#### [Aim of the task]
State only how many of the lines below contain the word "black".

#### [Stored items]
*-*-*

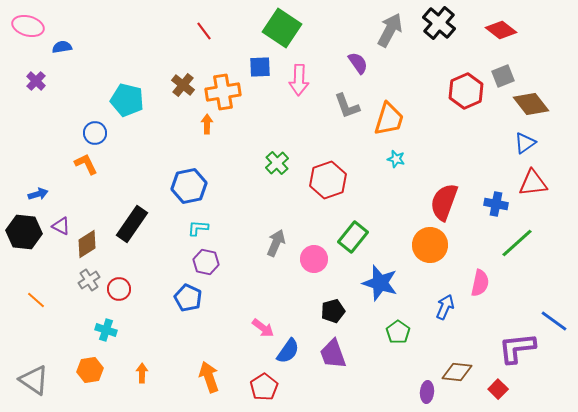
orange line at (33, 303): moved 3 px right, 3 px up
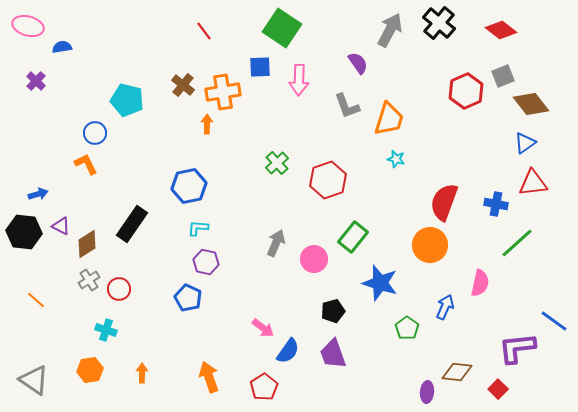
green pentagon at (398, 332): moved 9 px right, 4 px up
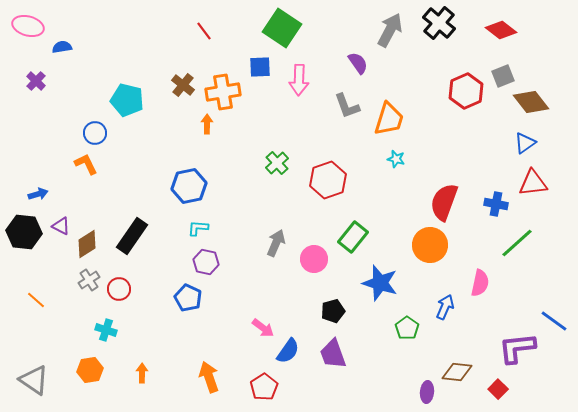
brown diamond at (531, 104): moved 2 px up
black rectangle at (132, 224): moved 12 px down
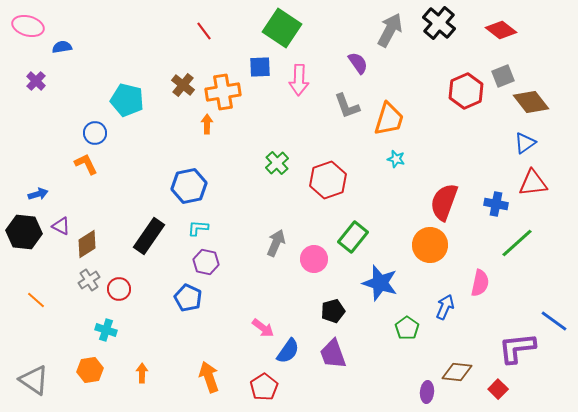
black rectangle at (132, 236): moved 17 px right
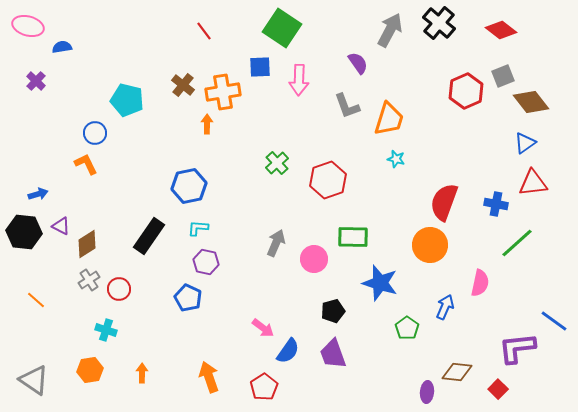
green rectangle at (353, 237): rotated 52 degrees clockwise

*-*-*

#### [Response to the task]
2